- WHAT YOU ARE ASKED TO DO
The reply should repeat all of the data word for word, with no pictures.

- SUPPLIED ENTRIES
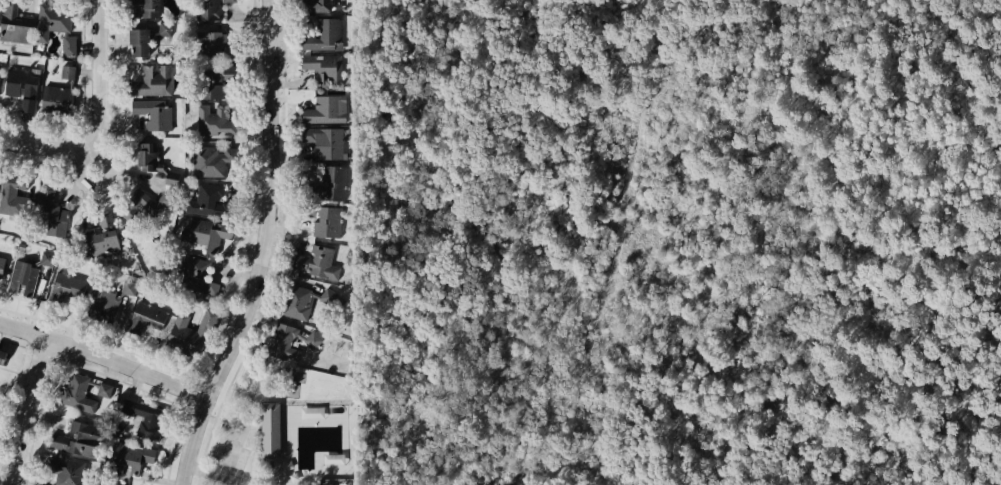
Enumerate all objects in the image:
building: (318, 5)
building: (148, 7)
road: (103, 8)
building: (210, 9)
building: (16, 28)
building: (165, 28)
building: (61, 31)
building: (321, 35)
building: (138, 40)
building: (213, 42)
building: (321, 69)
building: (0, 70)
building: (213, 80)
building: (153, 82)
road: (105, 85)
building: (21, 88)
building: (58, 93)
building: (320, 110)
building: (154, 113)
building: (215, 120)
building: (322, 140)
road: (42, 145)
road: (90, 158)
building: (211, 159)
building: (155, 163)
building: (326, 173)
building: (15, 197)
building: (209, 200)
building: (142, 203)
building: (52, 214)
building: (323, 219)
building: (203, 234)
building: (102, 235)
road: (260, 249)
building: (2, 264)
building: (318, 266)
building: (25, 275)
building: (195, 279)
building: (66, 289)
building: (327, 296)
building: (106, 301)
building: (296, 303)
building: (145, 316)
building: (188, 332)
building: (289, 342)
road: (104, 354)
building: (1, 355)
road: (239, 361)
building: (74, 390)
road: (236, 408)
road: (25, 410)
road: (217, 410)
building: (313, 413)
road: (254, 415)
road: (211, 416)
building: (145, 417)
road: (248, 420)
road: (258, 422)
park: (282, 422)
road: (252, 427)
building: (269, 429)
road: (232, 432)
road: (231, 436)
road: (235, 436)
road: (239, 436)
road: (242, 436)
building: (77, 437)
road: (224, 437)
road: (227, 437)
road: (228, 440)
road: (205, 441)
building: (133, 456)
parking lot: (227, 460)
road: (225, 462)
road: (198, 470)
road: (202, 471)
building: (62, 472)
road: (196, 480)
park: (199, 481)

- RESPONSE
Enumerate all objects in the image:
building: (318, 5)
building: (148, 7)
road: (103, 8)
building: (210, 9)
building: (16, 28)
building: (165, 28)
building: (61, 31)
building: (321, 35)
building: (138, 40)
building: (213, 42)
building: (321, 69)
building: (0, 70)
building: (213, 80)
building: (153, 82)
road: (105, 85)
building: (21, 88)
building: (58, 93)
building: (320, 110)
building: (154, 113)
building: (215, 120)
building: (322, 140)
road: (42, 145)
road: (90, 158)
building: (211, 159)
building: (155, 163)
building: (326, 173)
building: (15, 197)
building: (209, 200)
building: (142, 203)
building: (52, 214)
building: (323, 219)
building: (203, 234)
building: (102, 235)
road: (260, 249)
building: (2, 264)
building: (318, 266)
building: (25, 275)
building: (195, 279)
building: (66, 289)
building: (327, 296)
building: (106, 301)
building: (296, 303)
building: (145, 316)
building: (188, 332)
building: (289, 342)
road: (104, 354)
building: (1, 355)
road: (239, 361)
building: (74, 390)
road: (236, 408)
road: (25, 410)
road: (217, 410)
building: (313, 413)
road: (254, 415)
road: (211, 416)
building: (145, 417)
road: (248, 420)
road: (258, 422)
park: (282, 422)
road: (252, 427)
building: (269, 429)
road: (232, 432)
road: (231, 436)
road: (235, 436)
road: (239, 436)
road: (242, 436)
building: (77, 437)
road: (224, 437)
road: (227, 437)
road: (228, 440)
road: (205, 441)
building: (133, 456)
parking lot: (227, 460)
road: (225, 462)
road: (198, 470)
road: (202, 471)
building: (62, 472)
road: (196, 480)
park: (199, 481)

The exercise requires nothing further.